Drawing change detection data
——

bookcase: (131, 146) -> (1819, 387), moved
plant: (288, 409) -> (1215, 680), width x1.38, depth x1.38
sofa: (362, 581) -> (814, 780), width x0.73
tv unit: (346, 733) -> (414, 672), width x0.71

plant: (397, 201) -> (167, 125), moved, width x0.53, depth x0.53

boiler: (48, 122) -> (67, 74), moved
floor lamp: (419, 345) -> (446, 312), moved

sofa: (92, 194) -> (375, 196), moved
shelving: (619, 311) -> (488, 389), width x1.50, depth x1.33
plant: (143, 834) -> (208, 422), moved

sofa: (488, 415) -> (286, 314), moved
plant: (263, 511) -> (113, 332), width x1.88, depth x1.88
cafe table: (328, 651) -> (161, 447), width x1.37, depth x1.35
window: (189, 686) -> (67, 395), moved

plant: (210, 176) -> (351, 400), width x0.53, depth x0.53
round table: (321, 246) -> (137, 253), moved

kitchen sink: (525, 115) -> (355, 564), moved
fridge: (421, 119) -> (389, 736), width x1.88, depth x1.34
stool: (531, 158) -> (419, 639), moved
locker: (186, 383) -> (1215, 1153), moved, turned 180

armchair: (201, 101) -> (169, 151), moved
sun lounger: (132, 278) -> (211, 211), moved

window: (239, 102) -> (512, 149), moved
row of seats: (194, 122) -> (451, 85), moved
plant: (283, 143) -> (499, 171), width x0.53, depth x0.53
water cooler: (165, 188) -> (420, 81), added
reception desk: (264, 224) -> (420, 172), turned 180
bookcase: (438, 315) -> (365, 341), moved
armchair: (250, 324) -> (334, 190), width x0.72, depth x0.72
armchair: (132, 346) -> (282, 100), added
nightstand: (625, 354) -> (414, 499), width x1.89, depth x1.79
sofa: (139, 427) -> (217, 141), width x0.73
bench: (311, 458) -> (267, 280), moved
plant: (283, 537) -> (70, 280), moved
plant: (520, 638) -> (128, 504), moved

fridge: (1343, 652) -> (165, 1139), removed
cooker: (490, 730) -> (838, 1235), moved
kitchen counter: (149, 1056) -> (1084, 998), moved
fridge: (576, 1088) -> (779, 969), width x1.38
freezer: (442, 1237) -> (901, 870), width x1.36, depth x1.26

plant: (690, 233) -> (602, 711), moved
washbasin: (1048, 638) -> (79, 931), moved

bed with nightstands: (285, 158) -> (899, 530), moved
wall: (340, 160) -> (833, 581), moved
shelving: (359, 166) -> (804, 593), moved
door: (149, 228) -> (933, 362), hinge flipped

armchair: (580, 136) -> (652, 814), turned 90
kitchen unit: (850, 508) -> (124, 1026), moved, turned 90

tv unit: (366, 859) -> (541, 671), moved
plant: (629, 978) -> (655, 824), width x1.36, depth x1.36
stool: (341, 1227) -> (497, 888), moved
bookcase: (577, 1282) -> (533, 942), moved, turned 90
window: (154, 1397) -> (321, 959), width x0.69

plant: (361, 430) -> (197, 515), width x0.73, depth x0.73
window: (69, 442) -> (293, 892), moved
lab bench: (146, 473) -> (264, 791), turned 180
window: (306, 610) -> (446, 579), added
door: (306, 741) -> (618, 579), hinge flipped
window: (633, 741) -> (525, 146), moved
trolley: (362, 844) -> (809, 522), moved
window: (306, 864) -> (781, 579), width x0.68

——

Retype the records above, but only those lines that fall between the line containing "nightstand: (625, 354)" and the line containing "bed with nightstands: (285, 158)", with both of those lines included, exactly as written.

nightstand: (625, 354) -> (414, 499), width x1.89, depth x1.79
sofa: (139, 427) -> (217, 141), width x0.73
bench: (311, 458) -> (267, 280), moved
plant: (283, 537) -> (70, 280), moved
plant: (520, 638) -> (128, 504), moved

fridge: (1343, 652) -> (165, 1139), removed
cooker: (490, 730) -> (838, 1235), moved
kitchen counter: (149, 1056) -> (1084, 998), moved
fridge: (576, 1088) -> (779, 969), width x1.38
freezer: (442, 1237) -> (901, 870), width x1.36, depth x1.26

plant: (690, 233) -> (602, 711), moved
washbasin: (1048, 638) -> (79, 931), moved

bed with nightstands: (285, 158) -> (899, 530), moved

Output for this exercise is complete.